■ **Collection entries**
======

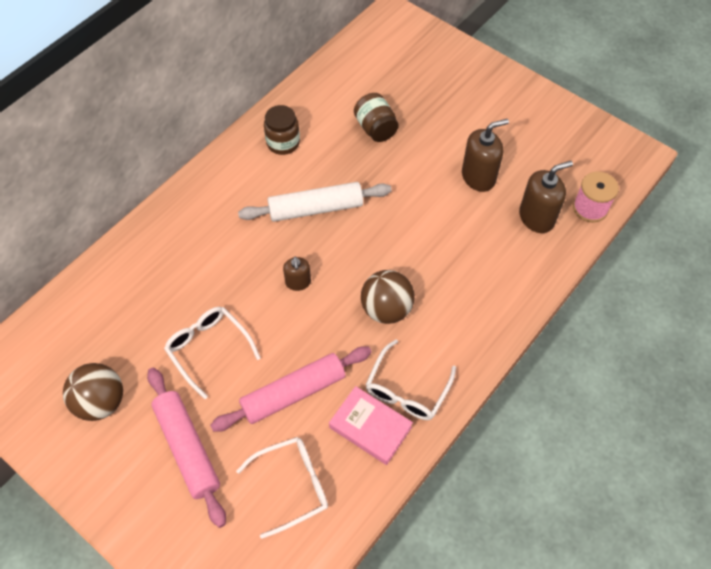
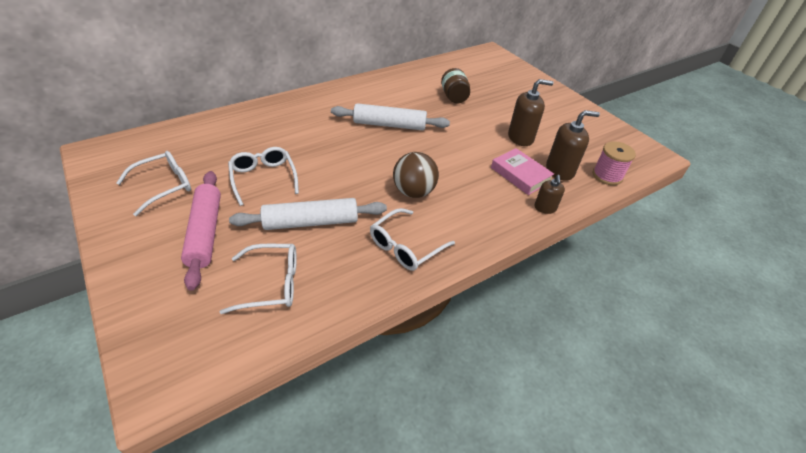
camera: 15 degrees right, 15 degrees down
(101, 402) = (164, 186): brown ball -> white glasses
(283, 143) = (385, 89): brown jar -> none
(293, 393) = (311, 222): pink rolling pin -> white rolling pin
(298, 282) = (354, 159): brown soap dispenser -> brown soap dispenser (545, 208)
(370, 427) = (361, 263): pink book -> pink book (520, 175)

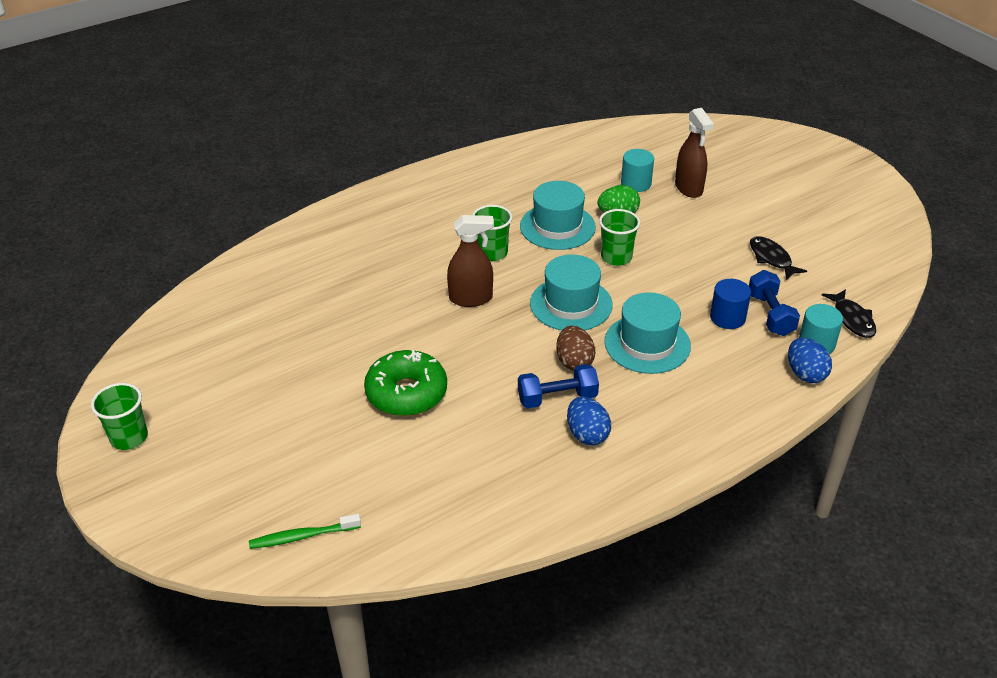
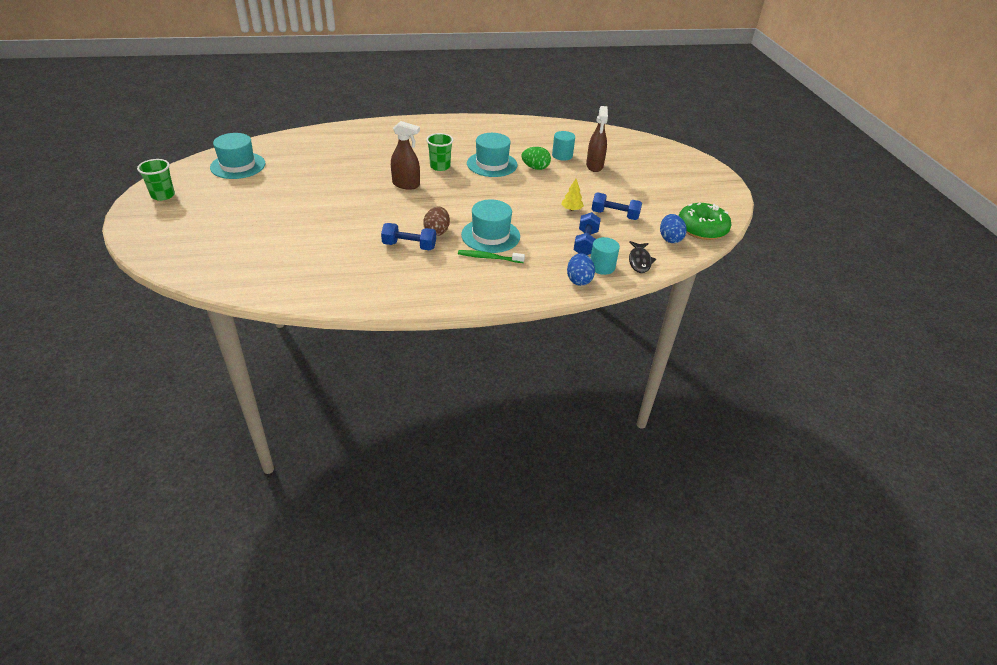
camera: 20 degrees right, 0 degrees up
(302, 536) = (204, 266): green toothbrush -> green toothbrush (489, 258)
(406, 393) = (325, 218): green donut -> green donut (702, 229)
(571, 304) = (463, 203): turquoise hat -> turquoise hat (238, 165)
(587, 434) = (409, 269): blue egg -> blue egg (670, 239)
(616, 257) = (513, 188): green cup -> none
(713, 267) = (571, 209): none -> yellow tree
(727, 318) = (555, 237): blue cylinder -> none
(771, 258) = (615, 215): black fish -> blue dumbbell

======

■ **DESCRIPTION OF THE TASK**
A verbatim copy of the entries, stripped of pictures, should be produced.

■ **RESULT OF THE TASK**
camera: 15 degrees right, 15 degrees down
(101, 402) = (164, 186): brown ball -> white glasses
(283, 143) = (385, 89): brown jar -> none
(293, 393) = (311, 222): pink rolling pin -> white rolling pin
(298, 282) = (354, 159): brown soap dispenser -> brown soap dispenser (545, 208)
(370, 427) = (361, 263): pink book -> pink book (520, 175)

camera: 20 degrees right, 0 degrees up
(302, 536) = (204, 266): green toothbrush -> green toothbrush (489, 258)
(406, 393) = (325, 218): green donut -> green donut (702, 229)
(571, 304) = (463, 203): turquoise hat -> turquoise hat (238, 165)
(587, 434) = (409, 269): blue egg -> blue egg (670, 239)
(616, 257) = (513, 188): green cup -> none
(713, 267) = (571, 209): none -> yellow tree
(727, 318) = (555, 237): blue cylinder -> none
(771, 258) = (615, 215): black fish -> blue dumbbell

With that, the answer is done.